[WORK REQUEST] For the entries below, the result should be an exact transcription of the lines from the one with "C3: 1000uF (plus" up to and including the one with "U3: ZXCT1010 -> INA168", and only those.

[RECORDED DATA]
Start of Block
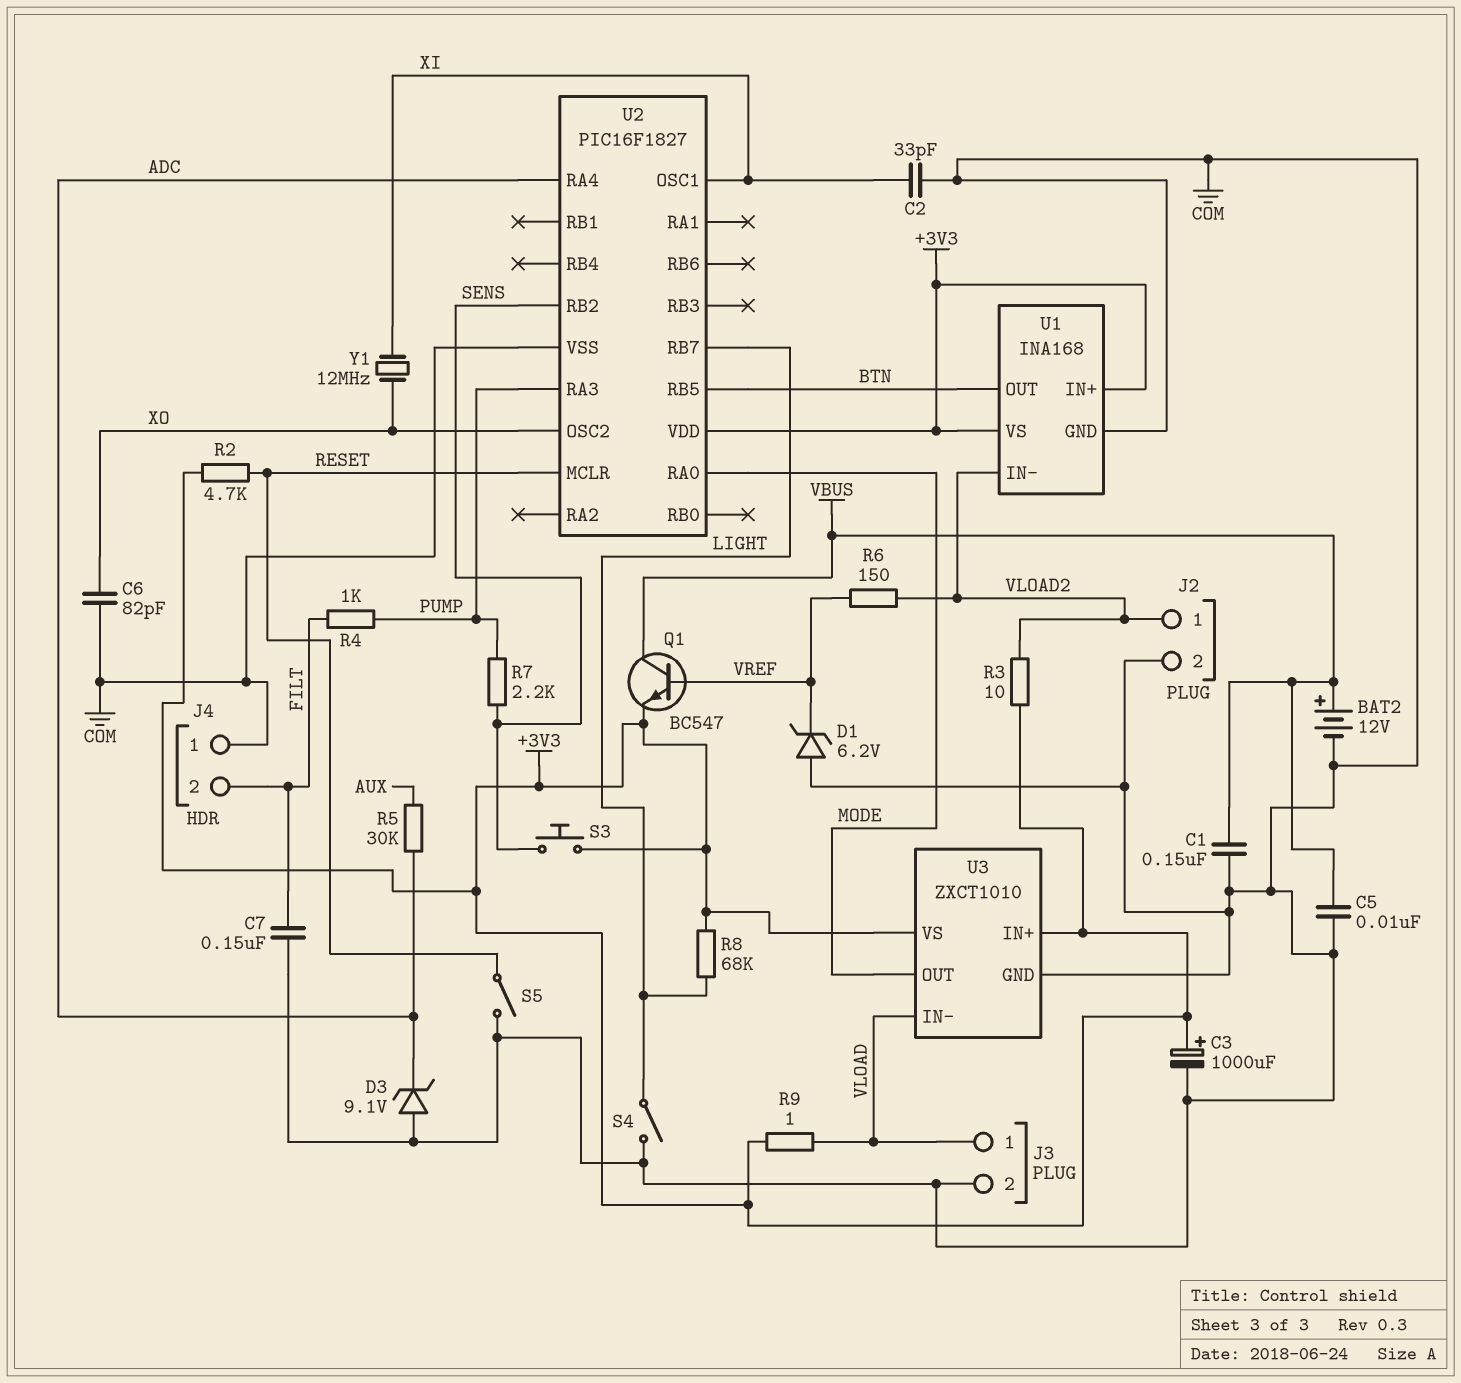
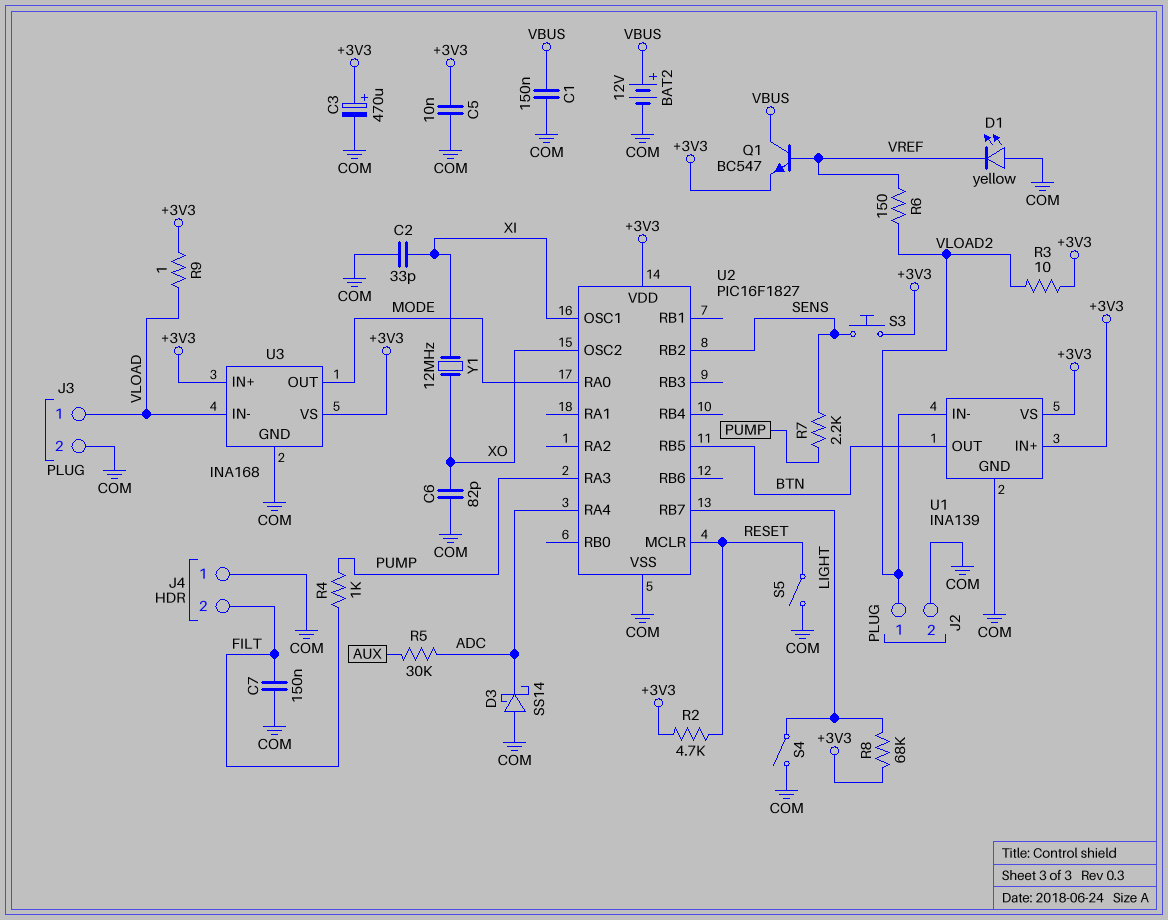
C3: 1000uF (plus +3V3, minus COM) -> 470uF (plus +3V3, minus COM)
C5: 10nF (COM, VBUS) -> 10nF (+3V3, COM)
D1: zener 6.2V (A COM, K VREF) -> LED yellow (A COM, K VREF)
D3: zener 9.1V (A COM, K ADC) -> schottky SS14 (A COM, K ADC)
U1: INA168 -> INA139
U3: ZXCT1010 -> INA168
End of Block
Start of Block
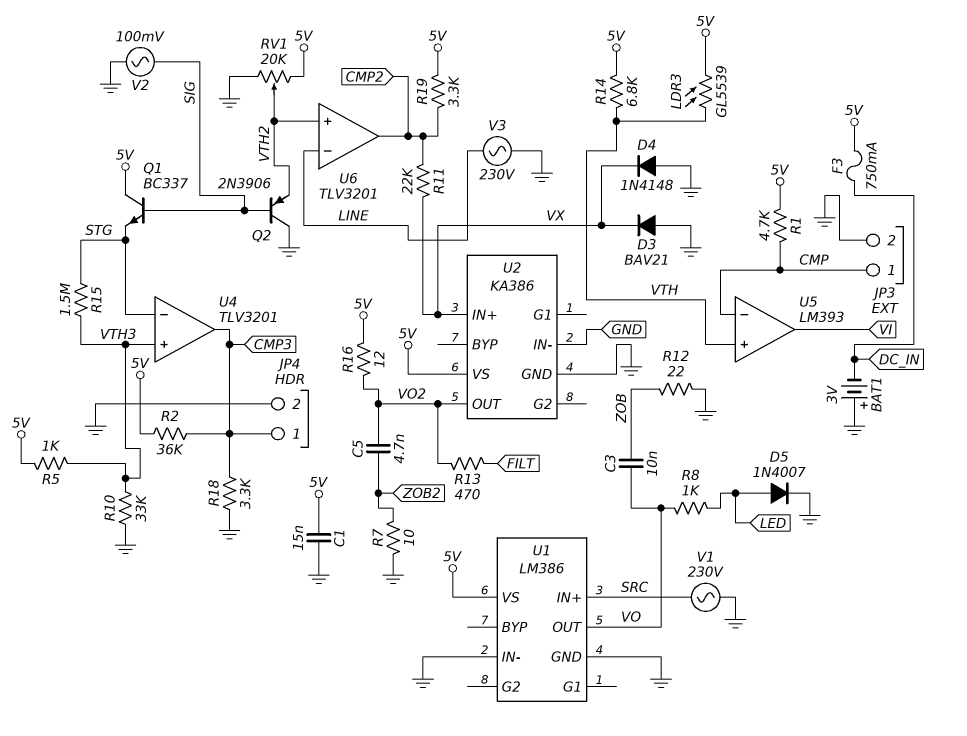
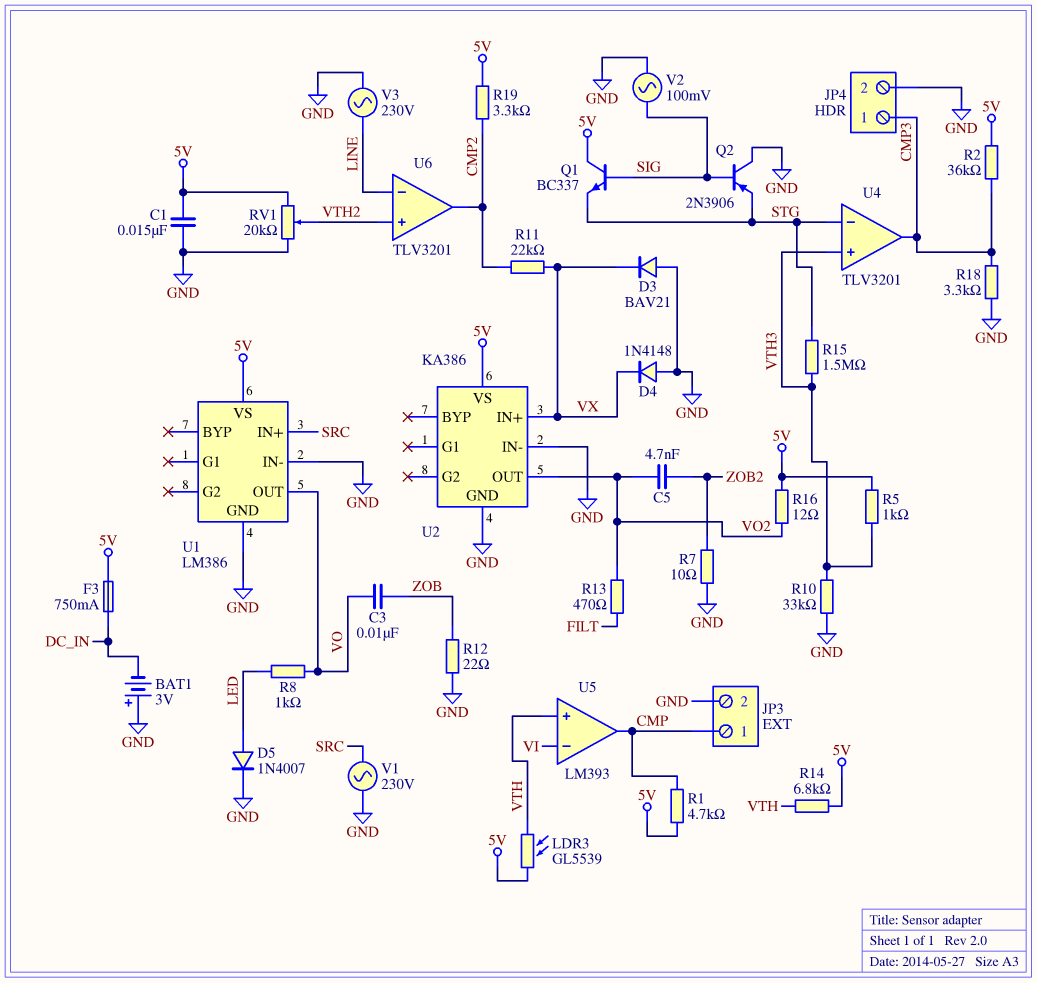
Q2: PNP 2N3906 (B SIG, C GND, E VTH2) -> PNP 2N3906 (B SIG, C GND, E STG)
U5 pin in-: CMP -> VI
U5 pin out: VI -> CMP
End of Block
Start of Block
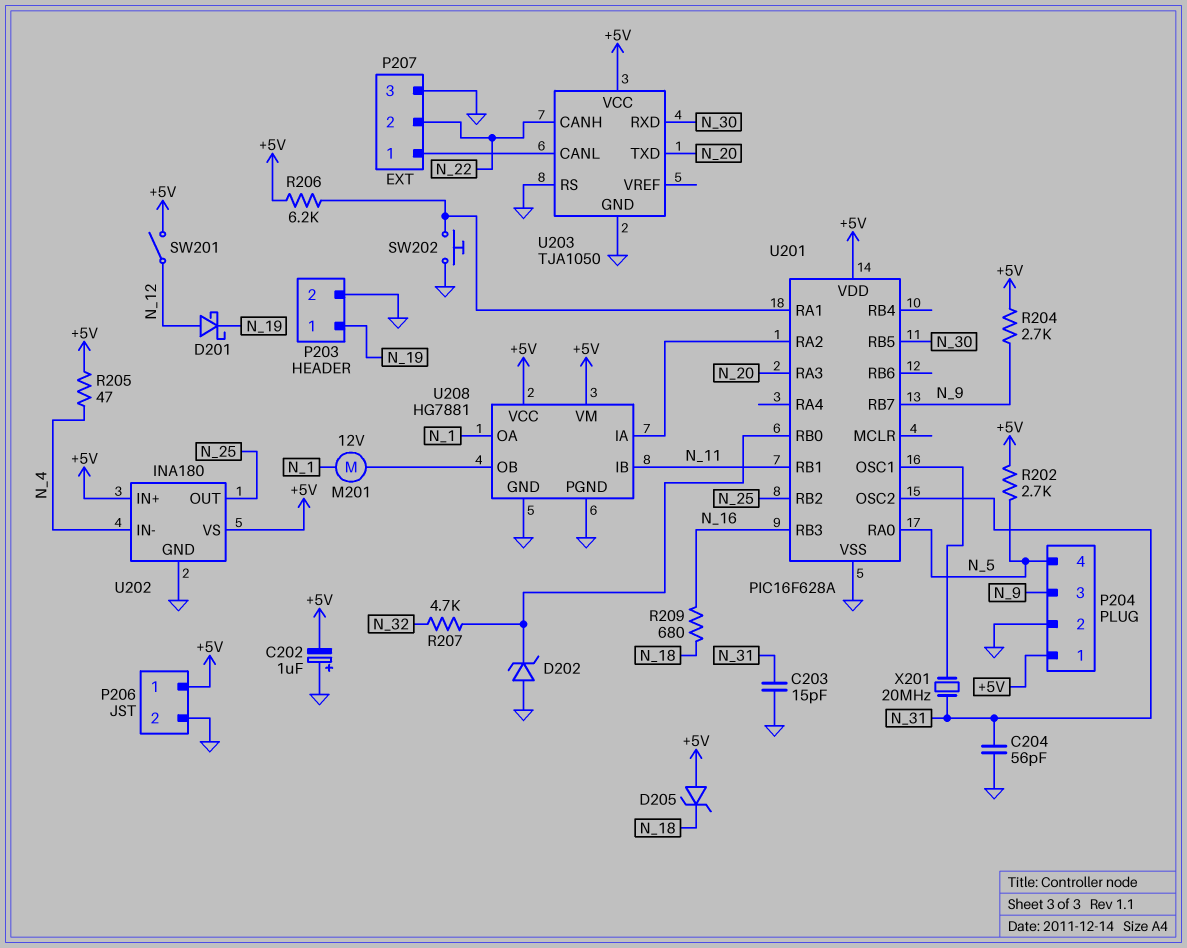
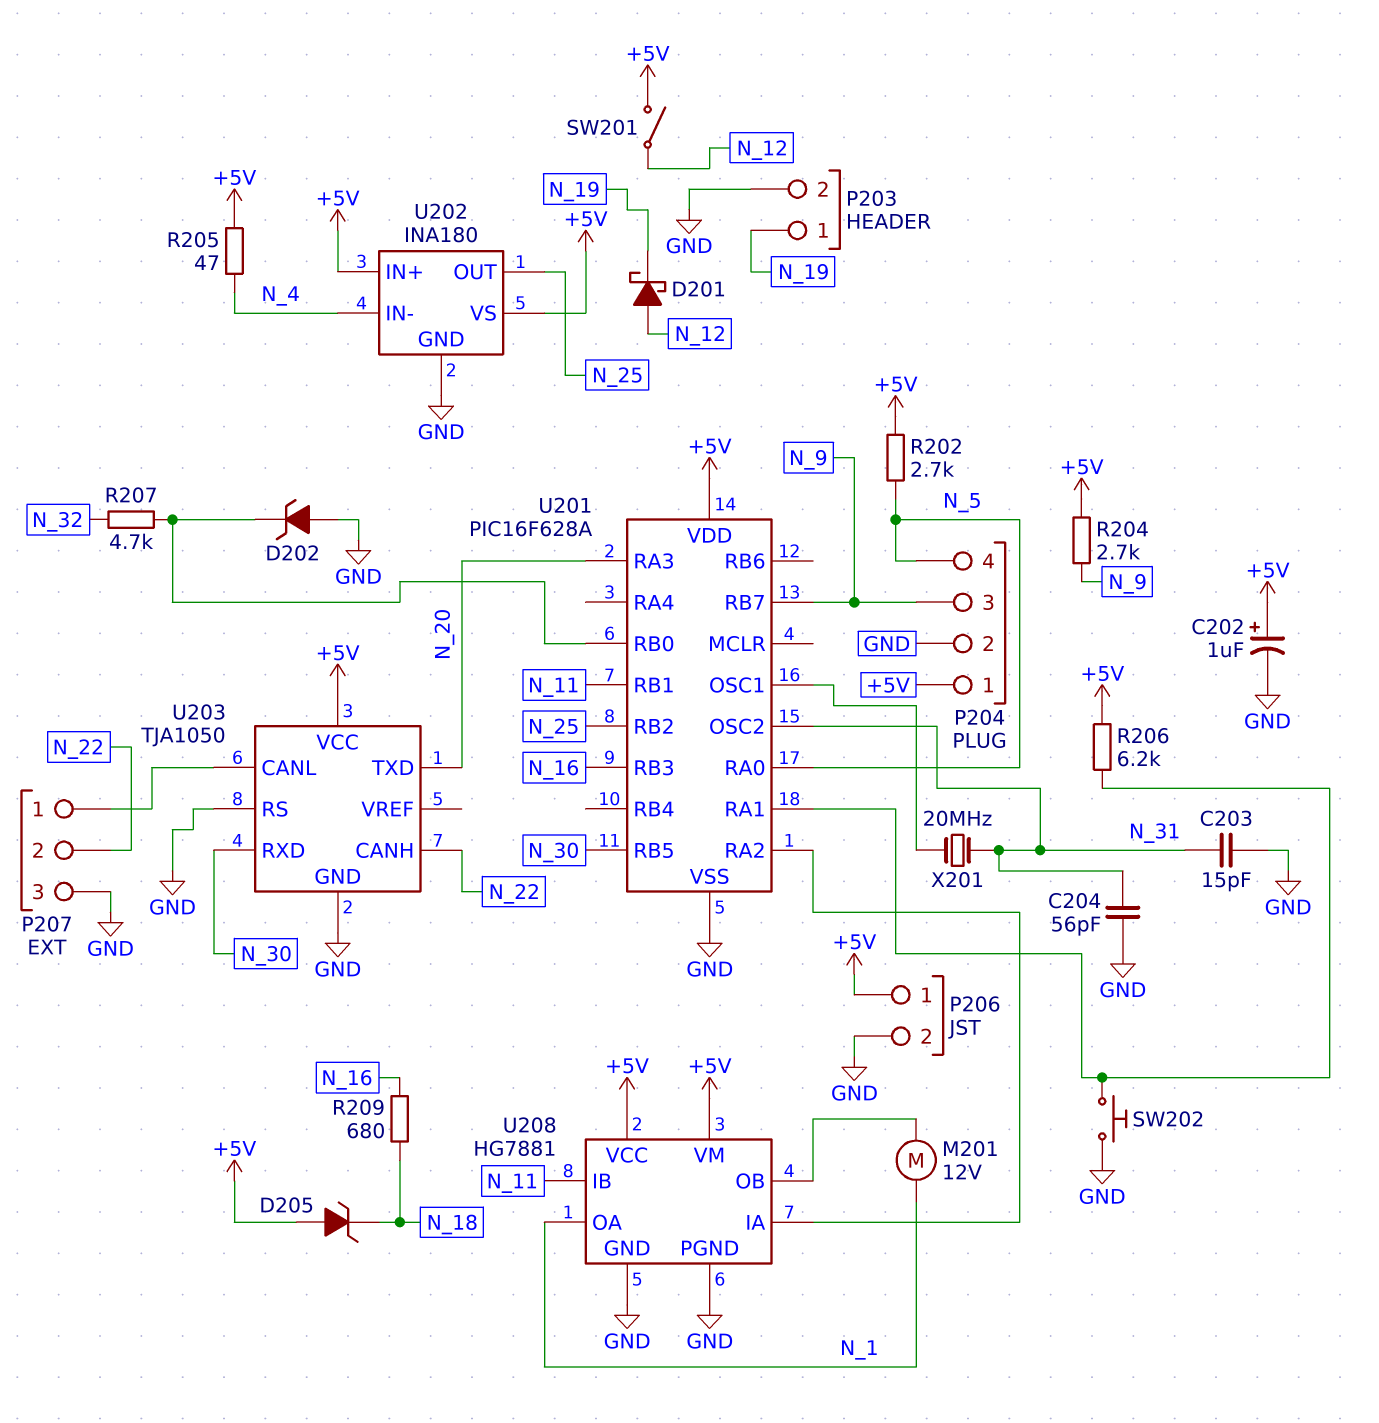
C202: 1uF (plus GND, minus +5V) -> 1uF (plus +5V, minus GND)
End of Block
[ANSWER TO THE PROBLEM]
C3: 1000uF (plus +3V3, minus COM) -> 470uF (plus +3V3, minus COM)
C5: 10nF (COM, VBUS) -> 10nF (+3V3, COM)
D1: zener 6.2V (A COM, K VREF) -> LED yellow (A COM, K VREF)
D3: zener 9.1V (A COM, K ADC) -> schottky SS14 (A COM, K ADC)
U1: INA168 -> INA139
U3: ZXCT1010 -> INA168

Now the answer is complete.